→ **What you are asked to do**
In the entries below, find the line with "blue triangle: (104, 28)" and the line with "brown line: (82, 58)", then retype both and everything between them exactly. Do not copy the pictures.

----- Data excerpts -----

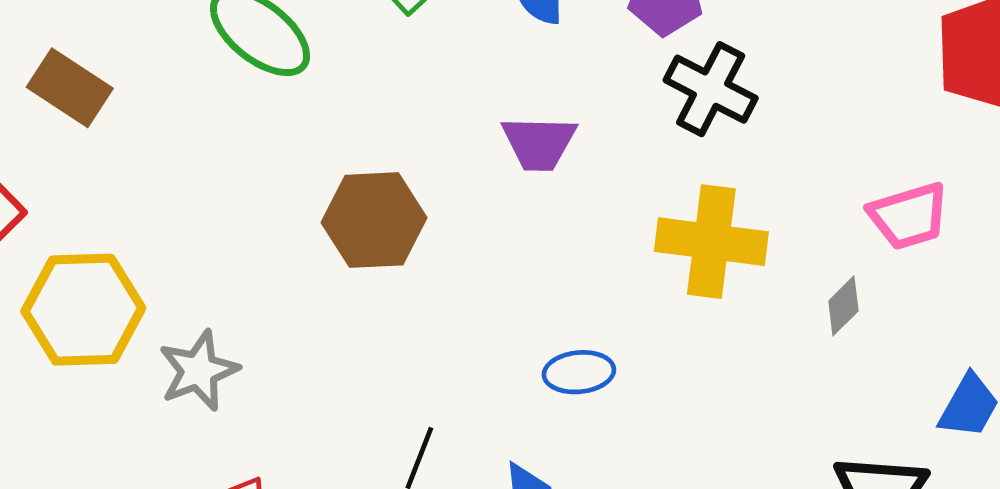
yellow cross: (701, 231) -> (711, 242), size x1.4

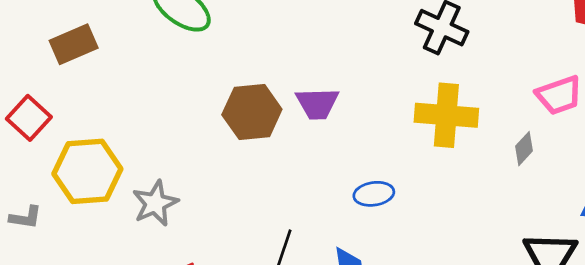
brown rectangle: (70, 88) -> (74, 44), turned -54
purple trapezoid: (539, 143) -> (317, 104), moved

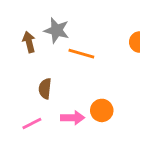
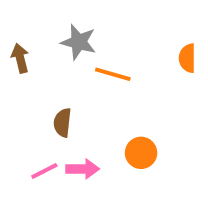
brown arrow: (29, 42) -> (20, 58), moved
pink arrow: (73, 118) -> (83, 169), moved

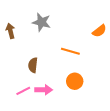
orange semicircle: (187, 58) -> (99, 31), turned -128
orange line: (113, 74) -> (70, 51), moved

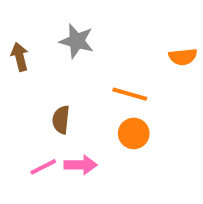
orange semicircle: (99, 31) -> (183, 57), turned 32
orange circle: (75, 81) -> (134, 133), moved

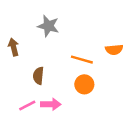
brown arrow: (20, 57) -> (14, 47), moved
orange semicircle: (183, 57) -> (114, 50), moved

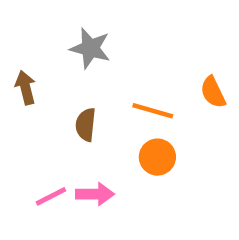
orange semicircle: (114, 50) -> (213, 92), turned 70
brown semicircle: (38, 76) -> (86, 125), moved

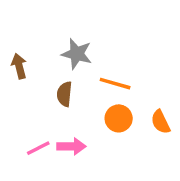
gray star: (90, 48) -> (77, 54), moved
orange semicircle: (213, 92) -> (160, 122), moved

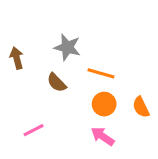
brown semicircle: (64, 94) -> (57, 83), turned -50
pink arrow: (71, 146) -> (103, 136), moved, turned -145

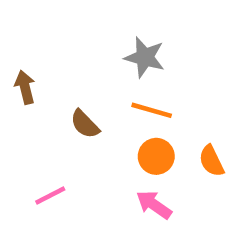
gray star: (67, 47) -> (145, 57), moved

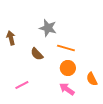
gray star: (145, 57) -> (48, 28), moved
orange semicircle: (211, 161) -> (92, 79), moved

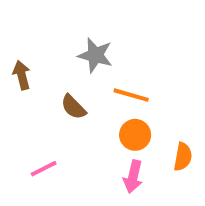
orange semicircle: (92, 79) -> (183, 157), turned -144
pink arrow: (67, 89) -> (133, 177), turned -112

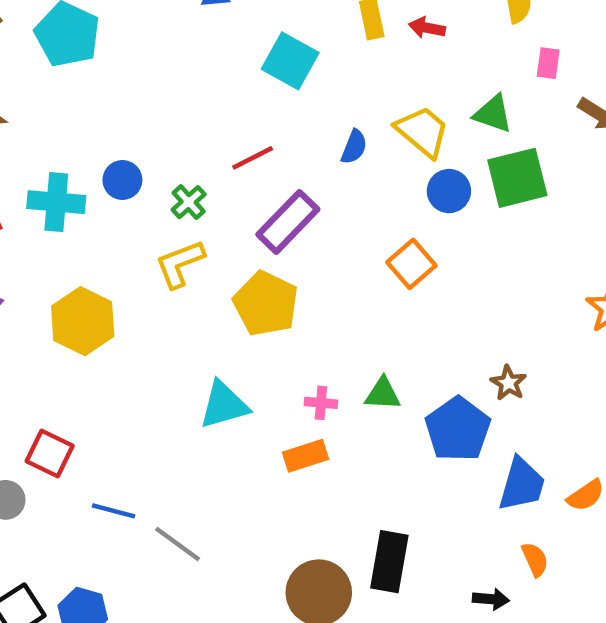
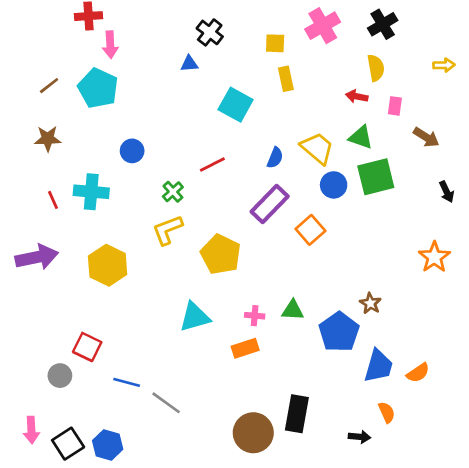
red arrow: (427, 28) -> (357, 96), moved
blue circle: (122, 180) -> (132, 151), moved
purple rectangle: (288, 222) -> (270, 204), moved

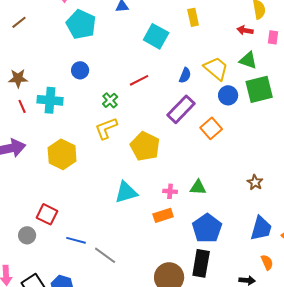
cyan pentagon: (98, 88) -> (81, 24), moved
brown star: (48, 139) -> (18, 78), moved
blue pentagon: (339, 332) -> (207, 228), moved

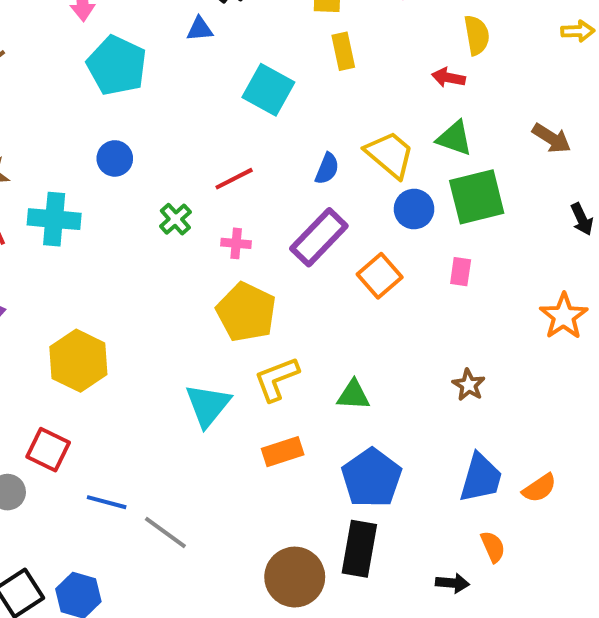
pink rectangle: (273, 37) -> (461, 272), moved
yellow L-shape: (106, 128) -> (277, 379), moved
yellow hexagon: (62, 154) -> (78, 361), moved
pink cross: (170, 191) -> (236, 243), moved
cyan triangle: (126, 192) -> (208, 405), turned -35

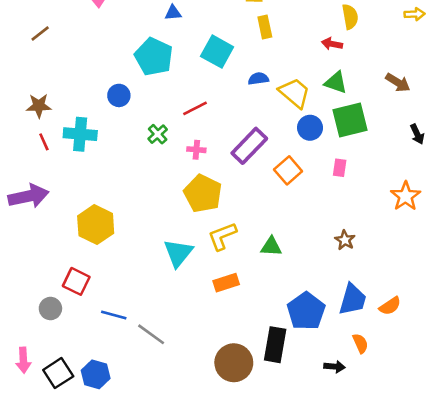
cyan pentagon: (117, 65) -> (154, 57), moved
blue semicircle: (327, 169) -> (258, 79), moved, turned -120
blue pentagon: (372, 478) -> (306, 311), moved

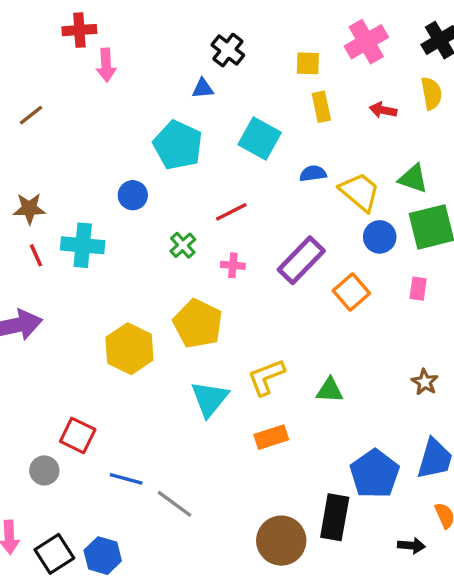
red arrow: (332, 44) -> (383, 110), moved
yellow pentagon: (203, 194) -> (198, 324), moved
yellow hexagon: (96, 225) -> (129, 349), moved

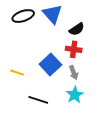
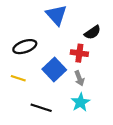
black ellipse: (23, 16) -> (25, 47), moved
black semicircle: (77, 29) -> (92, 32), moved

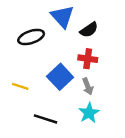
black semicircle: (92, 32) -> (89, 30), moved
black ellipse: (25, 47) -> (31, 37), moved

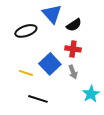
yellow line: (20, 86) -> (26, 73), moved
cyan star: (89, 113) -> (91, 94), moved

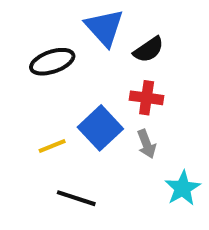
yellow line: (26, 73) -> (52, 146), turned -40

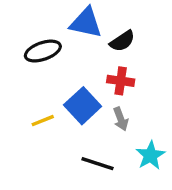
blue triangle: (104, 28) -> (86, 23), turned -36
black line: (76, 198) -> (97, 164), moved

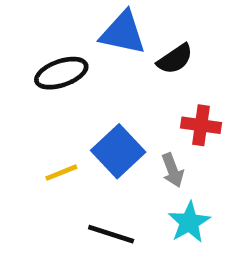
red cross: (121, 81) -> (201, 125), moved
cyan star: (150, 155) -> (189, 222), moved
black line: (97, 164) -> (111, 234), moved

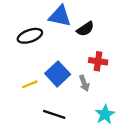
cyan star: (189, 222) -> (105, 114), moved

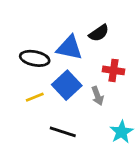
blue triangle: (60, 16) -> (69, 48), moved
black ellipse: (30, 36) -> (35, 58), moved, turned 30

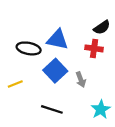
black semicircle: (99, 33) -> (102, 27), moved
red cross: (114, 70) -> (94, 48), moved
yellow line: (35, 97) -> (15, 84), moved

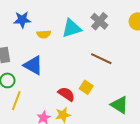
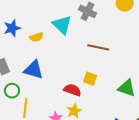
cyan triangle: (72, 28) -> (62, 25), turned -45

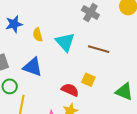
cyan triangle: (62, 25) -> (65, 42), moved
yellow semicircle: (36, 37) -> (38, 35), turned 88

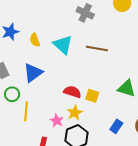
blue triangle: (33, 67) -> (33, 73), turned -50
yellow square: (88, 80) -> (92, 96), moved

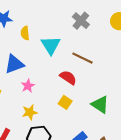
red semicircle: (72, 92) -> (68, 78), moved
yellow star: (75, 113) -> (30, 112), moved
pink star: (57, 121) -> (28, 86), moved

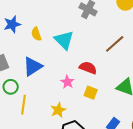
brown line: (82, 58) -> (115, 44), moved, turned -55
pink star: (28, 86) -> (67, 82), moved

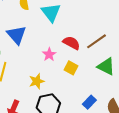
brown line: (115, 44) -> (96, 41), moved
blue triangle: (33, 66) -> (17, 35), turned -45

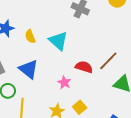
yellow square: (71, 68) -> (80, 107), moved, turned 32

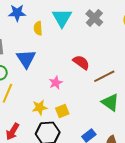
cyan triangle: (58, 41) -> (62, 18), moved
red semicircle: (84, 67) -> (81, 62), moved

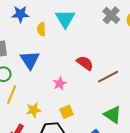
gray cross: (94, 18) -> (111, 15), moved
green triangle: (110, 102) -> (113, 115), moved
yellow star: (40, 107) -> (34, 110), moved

-----

→ **Output of the exercise**
blue triangle: (104, 28) -> (86, 23), turned -36
black line: (76, 198) -> (97, 164), moved

red cross: (121, 81) -> (201, 125), moved
cyan star: (150, 155) -> (189, 222), moved
black line: (97, 164) -> (111, 234), moved

cyan star: (189, 222) -> (105, 114), moved

blue triangle: (60, 16) -> (69, 48), moved
black ellipse: (30, 36) -> (35, 58), moved, turned 30

black semicircle: (99, 33) -> (102, 27), moved
red cross: (114, 70) -> (94, 48), moved
yellow line: (35, 97) -> (15, 84), moved

cyan triangle: (72, 28) -> (62, 25), turned -45

cyan triangle: (62, 25) -> (65, 42), moved
yellow semicircle: (36, 37) -> (38, 35), turned 88

blue triangle: (33, 67) -> (33, 73), turned -50
yellow square: (88, 80) -> (92, 96), moved

red semicircle: (72, 92) -> (68, 78), moved
yellow star: (75, 113) -> (30, 112), moved
pink star: (57, 121) -> (28, 86), moved

brown line: (82, 58) -> (115, 44), moved, turned -55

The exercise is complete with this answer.